### What the exercise asks
Word for word and without images, reproduce the listing that follows.
====
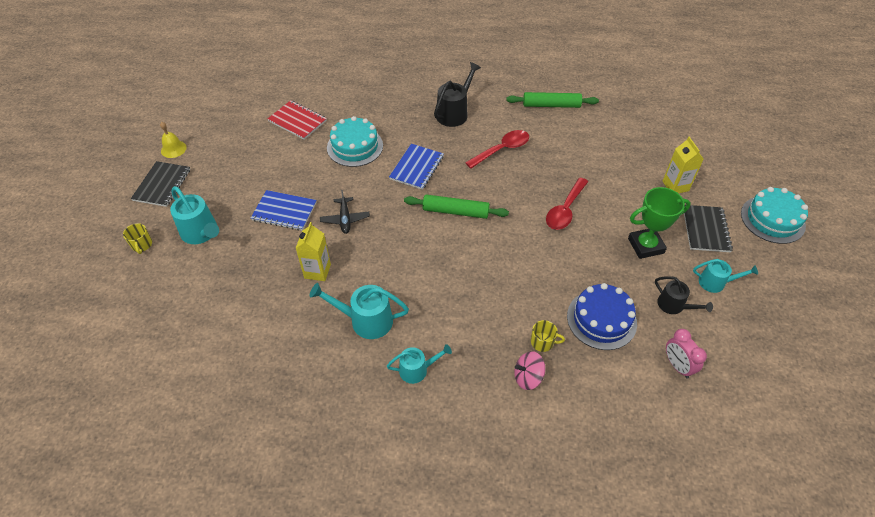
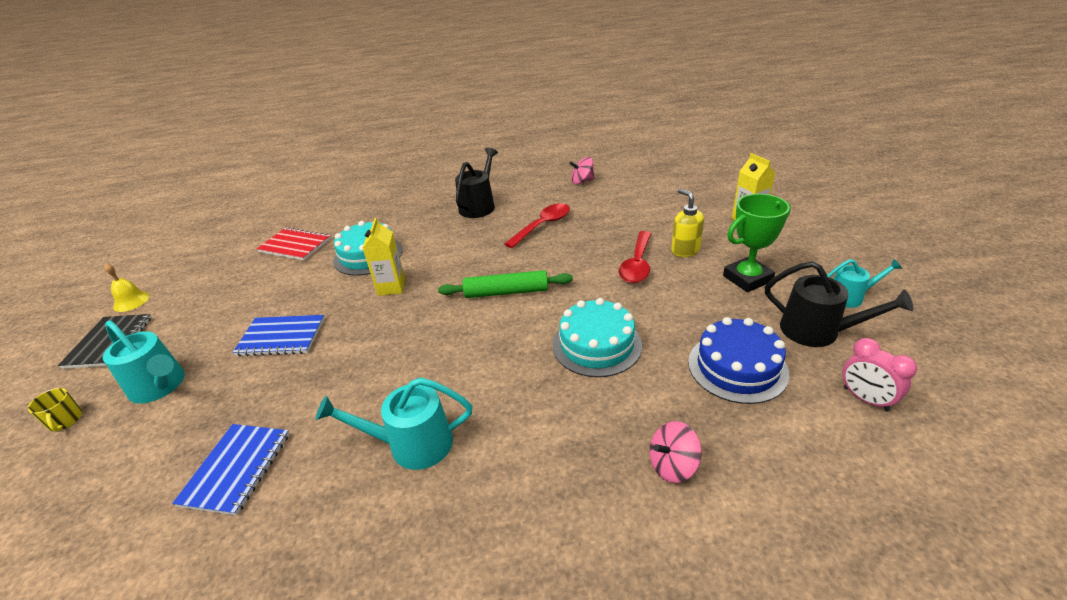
camera: 10 degrees left, 15 degrees down
(317, 271) = (332, 396): yellow carton -> yellow carton (391, 287)
(345, 219) = (365, 328): black plane -> none
(417, 168) = (447, 260): blue notebook -> blue notebook (236, 469)
(417, 370) = (504, 496): turquoise watering can -> none
(542, 342) = (673, 413): yellow mug -> none
(551, 105) = (582, 181): green rolling pin -> pink spinning top
(608, 205) = (685, 250): none -> yellow soap dispenser
(674, 305) = (817, 331): black watering can -> black watering can, size x1.56
(705, 229) = (804, 250): black notebook -> none
(772, 219) = (869, 227): turquoise cake -> turquoise cake (597, 344)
====
### Result of the exercise
camera: 10 degrees left, 15 degrees down
(317, 271) = (332, 396): yellow carton -> yellow carton (391, 287)
(345, 219) = (365, 328): black plane -> none
(417, 168) = (447, 260): blue notebook -> blue notebook (236, 469)
(417, 370) = (504, 496): turquoise watering can -> none
(542, 342) = (673, 413): yellow mug -> none
(551, 105) = (582, 181): green rolling pin -> pink spinning top
(608, 205) = (685, 250): none -> yellow soap dispenser
(674, 305) = (817, 331): black watering can -> black watering can, size x1.56
(705, 229) = (804, 250): black notebook -> none
(772, 219) = (869, 227): turquoise cake -> turquoise cake (597, 344)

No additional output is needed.